- Action item
Whatever runs from the line with "(206, 399) = (312, 706): pink" to the end of the records below must be copied exactly, with nothing else included.

****************

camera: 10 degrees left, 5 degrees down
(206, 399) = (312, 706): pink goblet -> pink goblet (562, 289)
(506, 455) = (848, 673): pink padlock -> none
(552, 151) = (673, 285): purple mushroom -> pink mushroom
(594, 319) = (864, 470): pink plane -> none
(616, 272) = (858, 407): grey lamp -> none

****************

- Answer
(206, 399) = (312, 706): pink goblet -> pink goblet (562, 289)
(506, 455) = (848, 673): pink padlock -> none
(552, 151) = (673, 285): purple mushroom -> pink mushroom
(594, 319) = (864, 470): pink plane -> none
(616, 272) = (858, 407): grey lamp -> none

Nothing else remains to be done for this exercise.